Task objective -
Below are some records. Repeat exactly the lines from the one containing "Q201: PNP S8550" through the final line.

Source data

::::

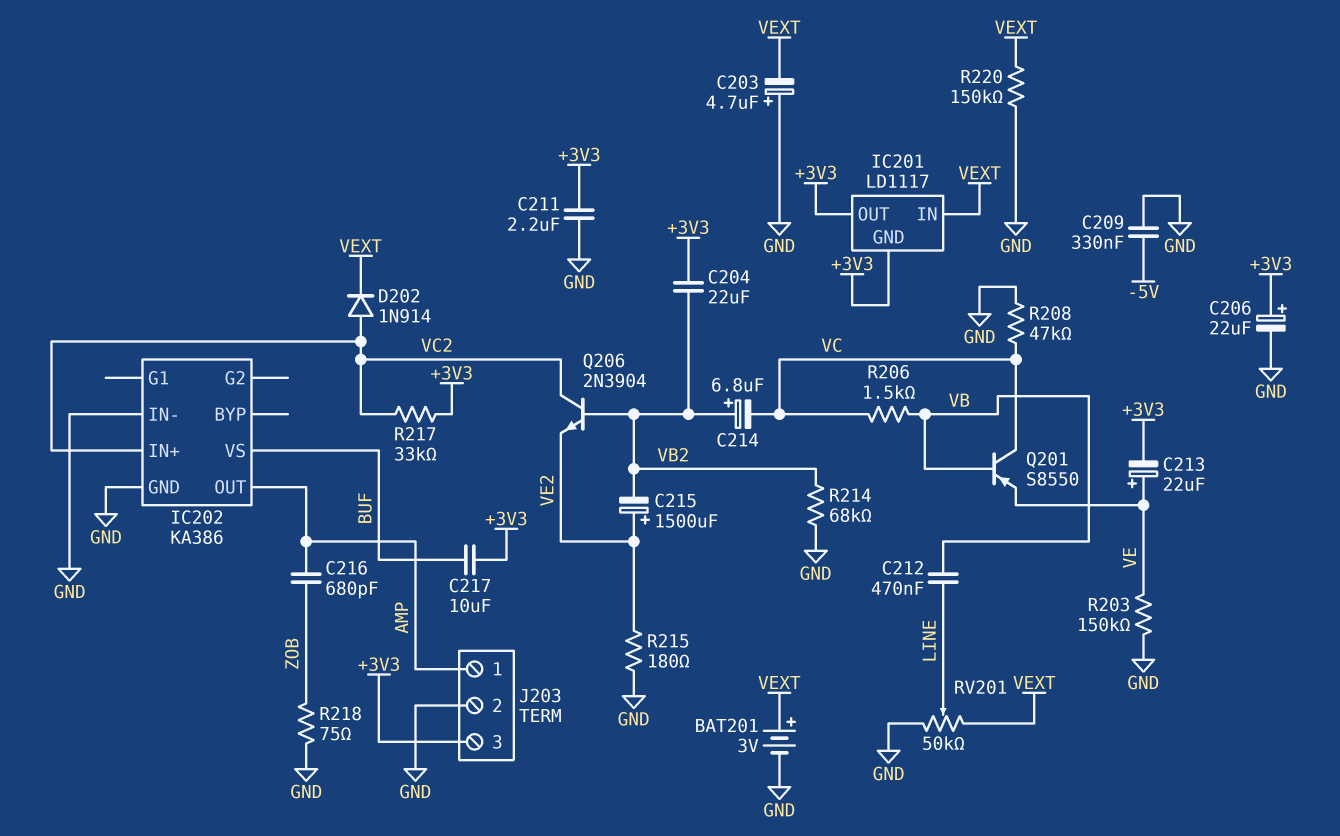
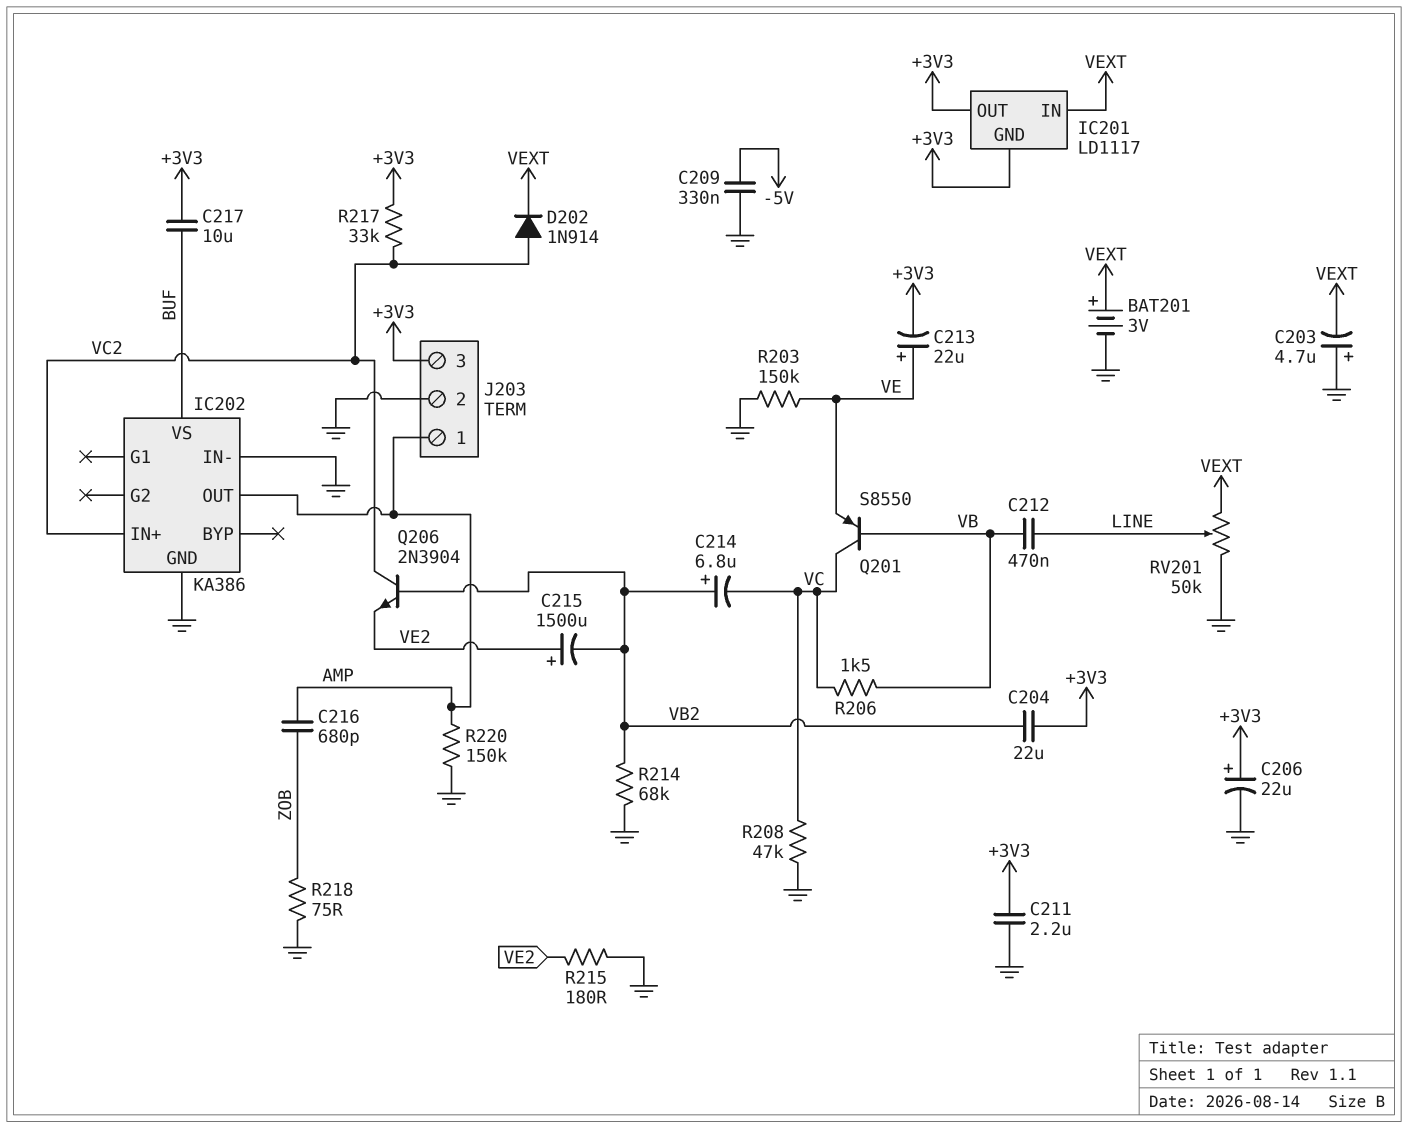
R220: 150k (GND, VEXT) -> 150k (AMP, GND)

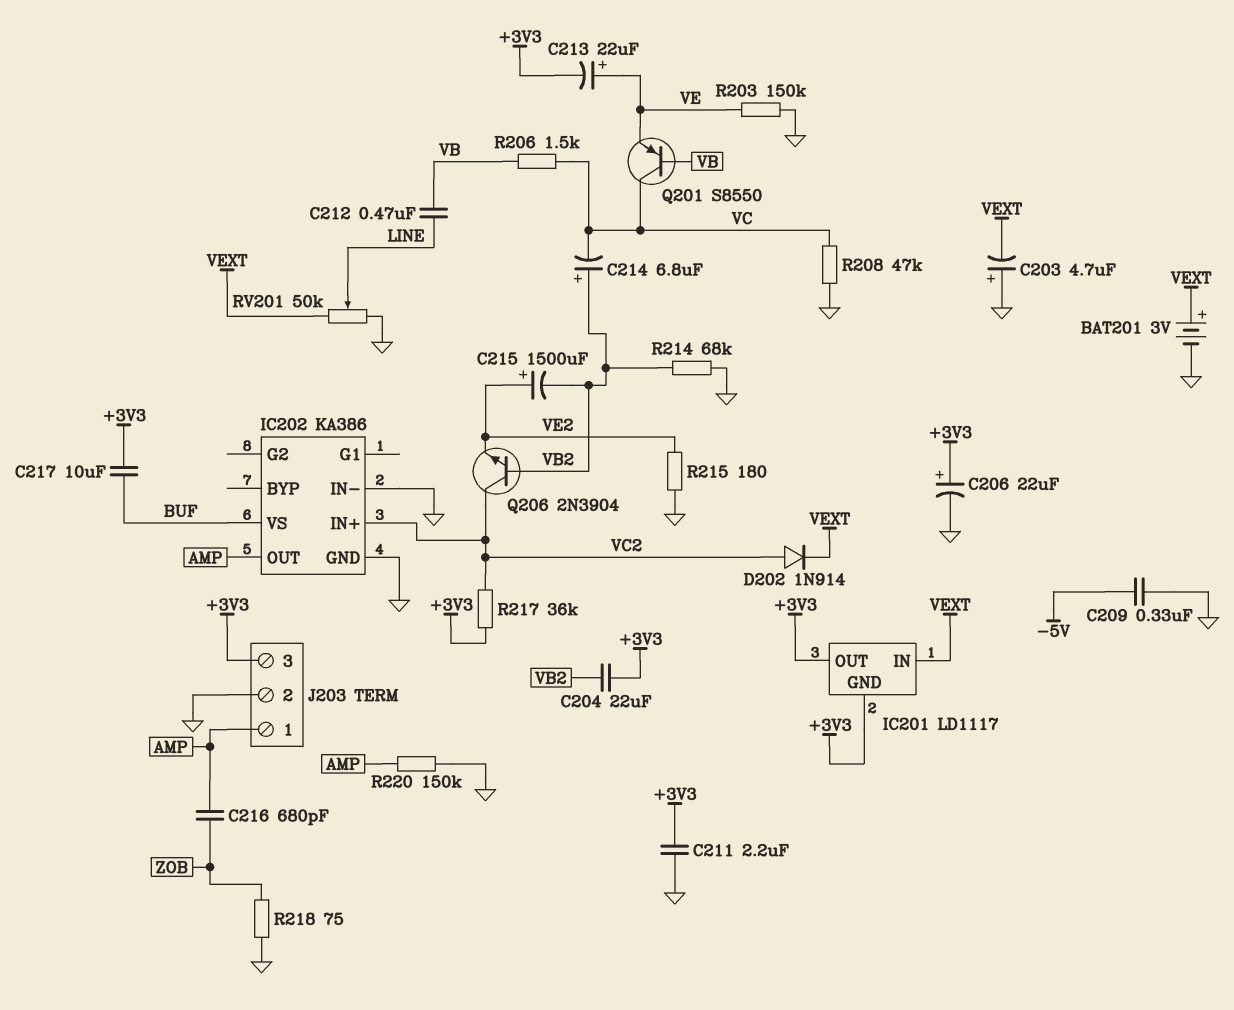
R217: 33k (+3V3, VC2) -> 36k (+3V3, VC2)

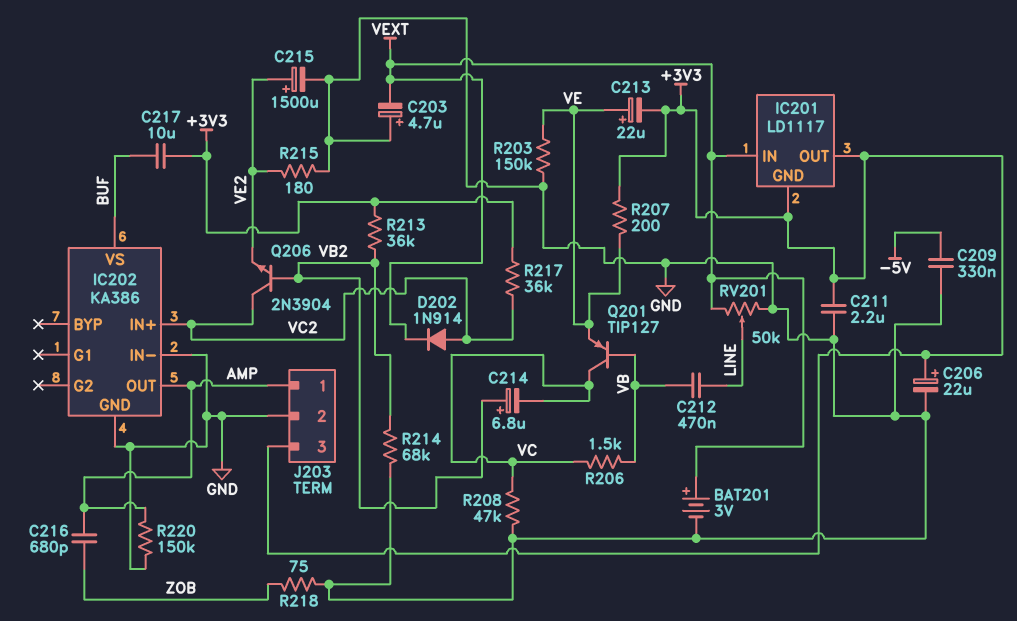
C204: 22uF (+3V3, VB2) -> none
C215: 1500uF (plus VE2, minus VB2) -> 1500uF (plus VE2, minus GND)
Q201: PNP S8550 (B VB, C VC, E VE) -> PNP TIP127 (B VB, C VC, E VE)
R207: none -> 200 (+3V3, VE)
R213: none -> 36k (+3V3, VB2)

::::

Exercise answer -
Q201: PNP S8550 (B VB, C VC, E VE) -> PNP TIP127 (B VB, C VC, E VE)
R207: none -> 200 (+3V3, VE)
R213: none -> 36k (+3V3, VB2)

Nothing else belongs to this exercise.